- _Directions for this task_
Could you express the data below as a Markdown table with columns "Row" and "Entry," numbering each line in order and skipping blank lines? Leave the pictures out of the table.

##### The data

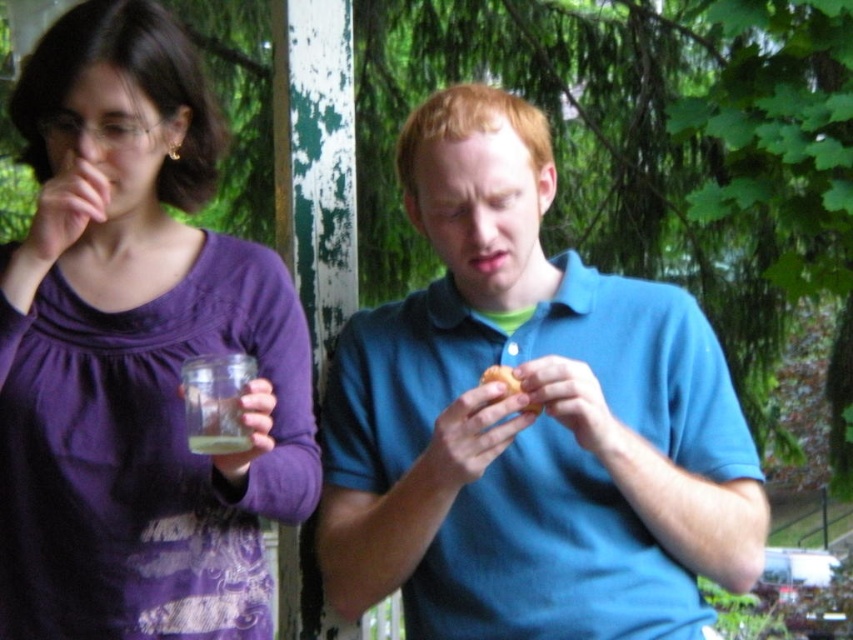
Does purple matte shirt at upper left appear on the right side of yellow matte donut at center?

No, purple matte shirt at upper left is not to the right of yellow matte donut at center.

Which is below, purple matte shirt at upper left or yellow matte donut at center?

yellow matte donut at center is below.

Between point (128, 496) and point (508, 365), which one is positioned in front?

Positioned in front is point (128, 496).

Where is `purple matte shirt at upper left`? purple matte shirt at upper left is located at coordinates (136, 353).

Is blue cotton shirt at center below purple matte shirt at upper left?

Correct, blue cotton shirt at center is located below purple matte shirt at upper left.

Which of these two, blue cotton shirt at center or purple matte shirt at upper left, stands taller?

purple matte shirt at upper left is taller.

Who is more distant from viewer, (387,529) or (119,216)?

The point (119,216) is more distant.

Locate an element on the screen. blue cotton shirt at center is located at coordinates (527, 419).

Can you confirm if blue cotton shirt at center is positioned above yellow matte donut at center?

Correct, blue cotton shirt at center is located above yellow matte donut at center.

From the picture: Can you confirm if blue cotton shirt at center is shorter than yellow matte donut at center?

No, blue cotton shirt at center is not shorter than yellow matte donut at center.

Does point (529, 188) come farther from viewer compared to point (519, 381)?

Yes, it is.

Find the location of a particular element. Image resolution: width=853 pixels, height=640 pixels. blue cotton shirt at center is located at coordinates (527, 419).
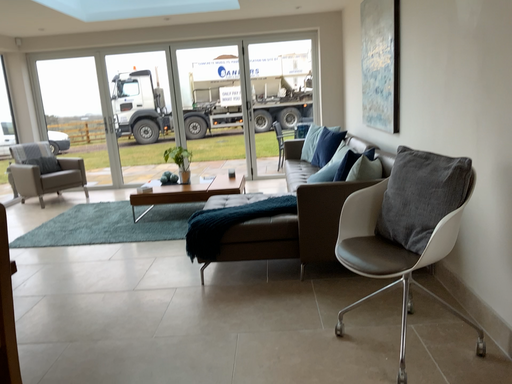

##########

- _Answer box_
| Row | Entry |
|---|---|
| 1 | Does purple matte shirt at upper left appear on the right side of yellow matte donut at center? |
| 2 | No, purple matte shirt at upper left is not to the right of yellow matte donut at center. |
| 3 | Which is below, purple matte shirt at upper left or yellow matte donut at center? |
| 4 | yellow matte donut at center is below. |
| 5 | Between point (128, 496) and point (508, 365), which one is positioned in front? |
| 6 | Positioned in front is point (128, 496). |
| 7 | Where is `purple matte shirt at upper left`? purple matte shirt at upper left is located at coordinates (136, 353). |
| 8 | Is blue cotton shirt at center below purple matte shirt at upper left? |
| 9 | Correct, blue cotton shirt at center is located below purple matte shirt at upper left. |
| 10 | Which of these two, blue cotton shirt at center or purple matte shirt at upper left, stands taller? |
| 11 | purple matte shirt at upper left is taller. |
| 12 | Who is more distant from viewer, (387,529) or (119,216)? |
| 13 | The point (119,216) is more distant. |
| 14 | Locate an element on the screen. blue cotton shirt at center is located at coordinates (527, 419). |
| 15 | Can you confirm if blue cotton shirt at center is positioned above yellow matte donut at center? |
| 16 | Correct, blue cotton shirt at center is located above yellow matte donut at center. |
| 17 | From the picture: Can you confirm if blue cotton shirt at center is shorter than yellow matte donut at center? |
| 18 | No, blue cotton shirt at center is not shorter than yellow matte donut at center. |
| 19 | Does point (529, 188) come farther from viewer compared to point (519, 381)? |
| 20 | Yes, it is. |
| 21 | Find the location of a particular element. Image resolution: width=853 pixels, height=640 pixels. blue cotton shirt at center is located at coordinates (527, 419). |